*EXERCISE OBJECTIVE:* Report, as a bare number, how many lines of the entries below contain "strawberry".

Start of Block

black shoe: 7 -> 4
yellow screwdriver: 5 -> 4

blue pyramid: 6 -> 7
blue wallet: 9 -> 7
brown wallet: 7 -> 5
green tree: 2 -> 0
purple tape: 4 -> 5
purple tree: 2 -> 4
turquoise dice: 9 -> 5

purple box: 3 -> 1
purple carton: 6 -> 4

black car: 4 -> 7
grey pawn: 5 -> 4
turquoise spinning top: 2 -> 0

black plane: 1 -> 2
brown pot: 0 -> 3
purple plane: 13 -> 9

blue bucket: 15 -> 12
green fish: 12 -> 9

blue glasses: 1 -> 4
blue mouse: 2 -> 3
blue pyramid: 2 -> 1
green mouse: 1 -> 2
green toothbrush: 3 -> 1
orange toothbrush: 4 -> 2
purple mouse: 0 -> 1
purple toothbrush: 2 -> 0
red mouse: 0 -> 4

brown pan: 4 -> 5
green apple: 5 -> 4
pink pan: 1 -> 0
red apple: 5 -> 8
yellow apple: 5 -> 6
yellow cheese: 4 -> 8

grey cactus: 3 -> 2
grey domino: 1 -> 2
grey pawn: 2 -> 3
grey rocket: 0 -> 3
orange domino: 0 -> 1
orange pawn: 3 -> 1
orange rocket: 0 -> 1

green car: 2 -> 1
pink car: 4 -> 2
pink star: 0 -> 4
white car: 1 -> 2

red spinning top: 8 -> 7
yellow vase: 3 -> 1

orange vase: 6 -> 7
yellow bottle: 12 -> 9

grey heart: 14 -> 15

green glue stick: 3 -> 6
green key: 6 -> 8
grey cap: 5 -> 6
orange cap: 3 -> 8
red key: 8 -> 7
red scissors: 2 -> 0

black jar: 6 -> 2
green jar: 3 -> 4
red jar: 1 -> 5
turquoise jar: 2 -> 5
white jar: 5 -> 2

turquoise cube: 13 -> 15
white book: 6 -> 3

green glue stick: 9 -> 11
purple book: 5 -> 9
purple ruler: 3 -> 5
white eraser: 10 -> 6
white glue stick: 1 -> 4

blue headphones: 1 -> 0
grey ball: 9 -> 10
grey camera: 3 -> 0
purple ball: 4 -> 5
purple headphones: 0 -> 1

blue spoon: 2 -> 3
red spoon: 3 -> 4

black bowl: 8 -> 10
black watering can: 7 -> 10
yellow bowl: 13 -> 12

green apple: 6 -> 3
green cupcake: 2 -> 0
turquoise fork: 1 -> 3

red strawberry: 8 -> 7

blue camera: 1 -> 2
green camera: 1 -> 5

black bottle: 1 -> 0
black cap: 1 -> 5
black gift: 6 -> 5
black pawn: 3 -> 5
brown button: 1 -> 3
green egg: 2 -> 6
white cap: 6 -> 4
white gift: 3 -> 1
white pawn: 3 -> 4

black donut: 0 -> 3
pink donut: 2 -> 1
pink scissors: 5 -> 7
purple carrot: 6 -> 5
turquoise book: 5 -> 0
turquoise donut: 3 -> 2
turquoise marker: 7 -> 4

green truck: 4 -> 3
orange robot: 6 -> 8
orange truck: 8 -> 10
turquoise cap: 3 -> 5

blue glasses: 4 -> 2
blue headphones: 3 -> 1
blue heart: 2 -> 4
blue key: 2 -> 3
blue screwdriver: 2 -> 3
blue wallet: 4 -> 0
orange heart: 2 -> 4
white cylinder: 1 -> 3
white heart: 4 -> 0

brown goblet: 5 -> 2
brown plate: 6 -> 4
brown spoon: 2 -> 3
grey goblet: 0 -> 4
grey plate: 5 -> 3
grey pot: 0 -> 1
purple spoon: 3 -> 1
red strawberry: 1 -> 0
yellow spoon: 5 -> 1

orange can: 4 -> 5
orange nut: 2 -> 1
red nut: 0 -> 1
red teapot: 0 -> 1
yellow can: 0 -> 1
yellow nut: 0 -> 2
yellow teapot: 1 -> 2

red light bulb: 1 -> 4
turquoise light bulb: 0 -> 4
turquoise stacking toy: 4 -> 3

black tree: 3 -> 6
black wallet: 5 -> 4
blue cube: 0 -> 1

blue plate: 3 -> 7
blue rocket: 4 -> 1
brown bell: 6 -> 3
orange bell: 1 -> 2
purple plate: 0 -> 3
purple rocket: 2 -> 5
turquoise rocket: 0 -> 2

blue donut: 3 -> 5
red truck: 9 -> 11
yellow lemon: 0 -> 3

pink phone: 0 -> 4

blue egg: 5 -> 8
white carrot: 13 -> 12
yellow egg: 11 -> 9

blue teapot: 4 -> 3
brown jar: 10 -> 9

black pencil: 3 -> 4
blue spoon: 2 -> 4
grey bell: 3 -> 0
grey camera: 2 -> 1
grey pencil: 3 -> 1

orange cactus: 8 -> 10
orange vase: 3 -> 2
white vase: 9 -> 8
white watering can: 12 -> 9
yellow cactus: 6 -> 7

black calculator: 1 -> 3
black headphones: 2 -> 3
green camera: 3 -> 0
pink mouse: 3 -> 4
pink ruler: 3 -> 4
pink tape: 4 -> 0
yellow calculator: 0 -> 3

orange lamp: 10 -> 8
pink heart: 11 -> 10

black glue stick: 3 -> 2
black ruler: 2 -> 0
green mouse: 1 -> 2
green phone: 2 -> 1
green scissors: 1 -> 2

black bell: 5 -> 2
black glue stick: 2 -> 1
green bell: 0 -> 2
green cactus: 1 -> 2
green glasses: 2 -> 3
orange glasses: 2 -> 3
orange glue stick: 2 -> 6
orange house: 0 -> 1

End of Block

*TASK RESULT:* 2